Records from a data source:
☆ ☆ ☆ ☆ ☆ ☆ ☆

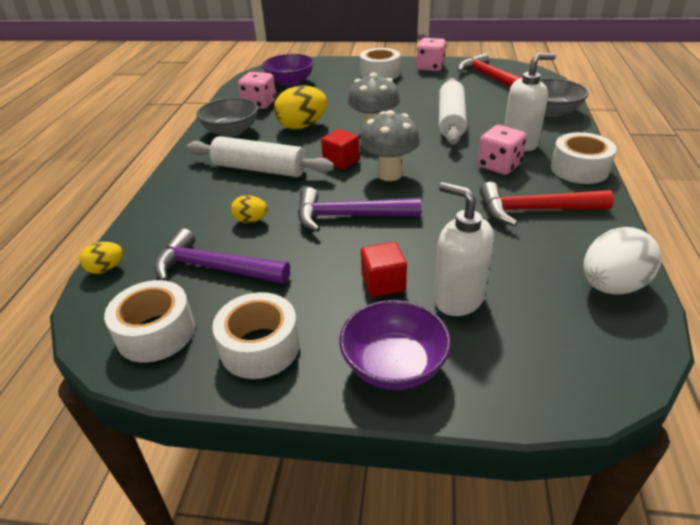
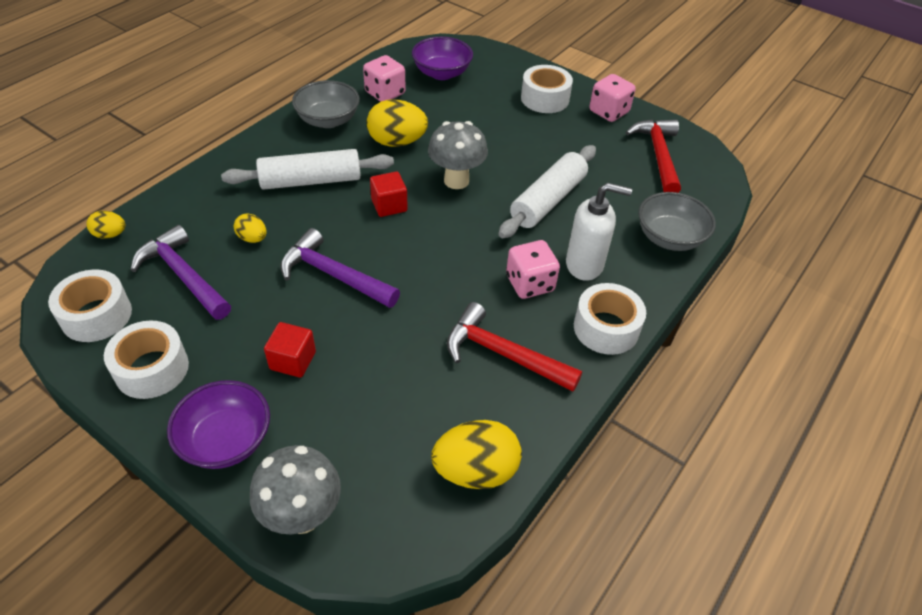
camera: 25 degrees right, 10 degrees up
white rolling pin [187,136,334,177] -> white rolling pin turned 60 degrees counterclockwise [221,149,394,190]
grey mushroom [360,110,420,181] -> grey mushroom moved to [250,445,341,534]
white soap dispenser [434,182,494,316] -> none
white egg [583,227,662,295] -> yellow egg [431,420,522,489]

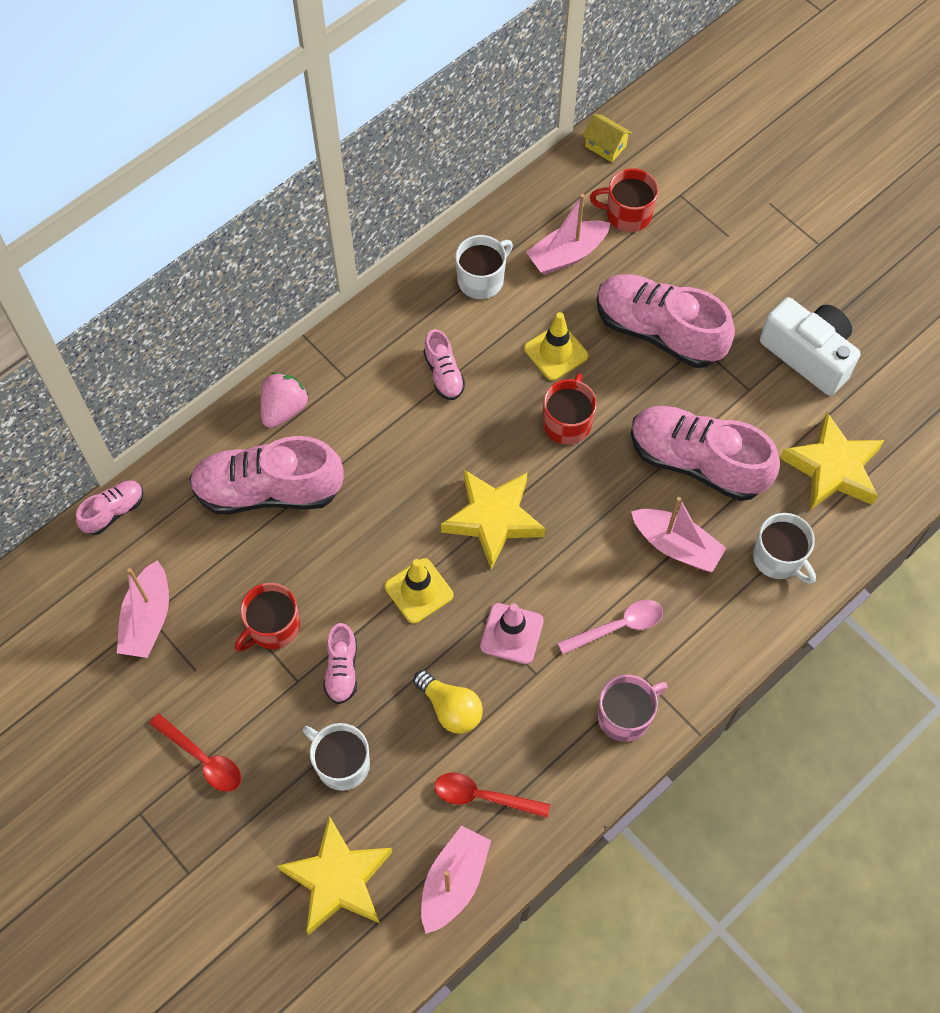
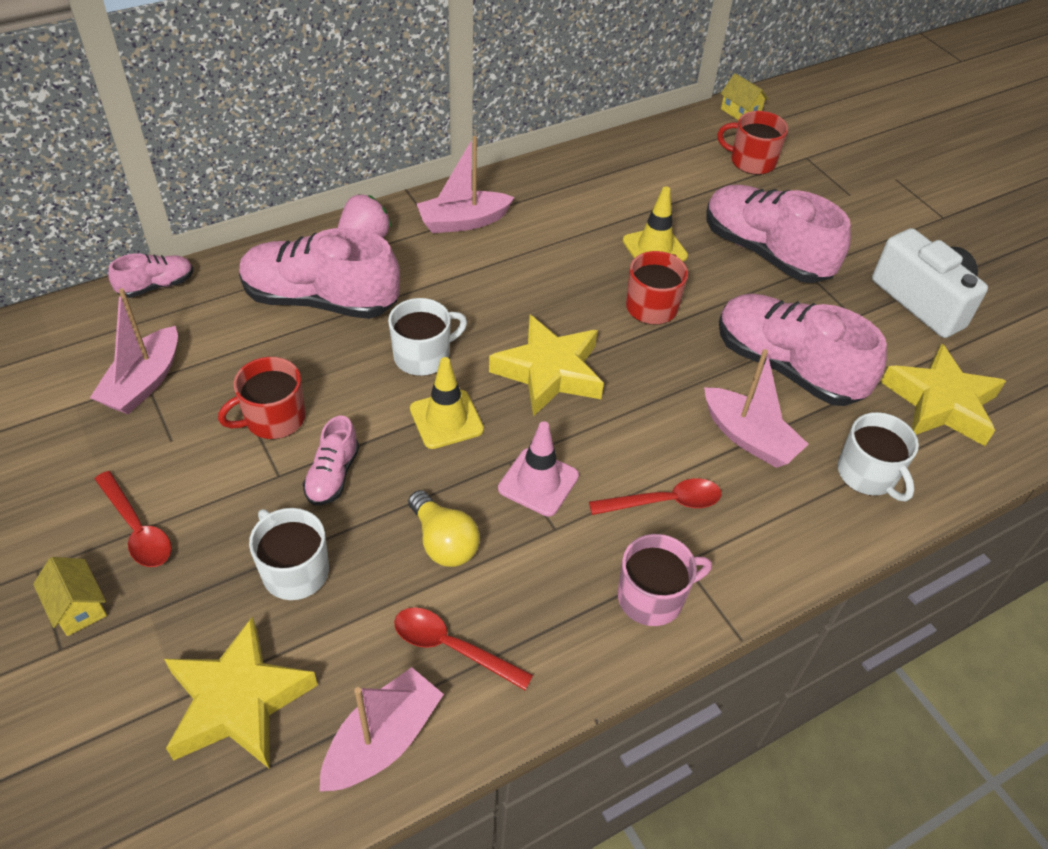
camera: 10 degrees right, 15 degrees down
pink shoe [424,329,465,400] -> none
white mug [455,235,513,299] -> white mug moved to [388,298,467,376]
pink boat [526,194,610,275] -> pink boat moved to [417,136,515,233]
pink spoon [558,600,663,655] -> red spoon [589,478,721,515]
none -> yellow house [33,557,107,636]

☆ ☆ ☆ ☆ ☆ ☆ ☆

◆ TASK DIRECTIONS: Using the entries above, copy exactly the lines from the one containing "pink boat [526,194,610,275]" through the last, both included.

◆ ANSWER BELOW:
pink boat [526,194,610,275] -> pink boat moved to [417,136,515,233]
pink spoon [558,600,663,655] -> red spoon [589,478,721,515]
none -> yellow house [33,557,107,636]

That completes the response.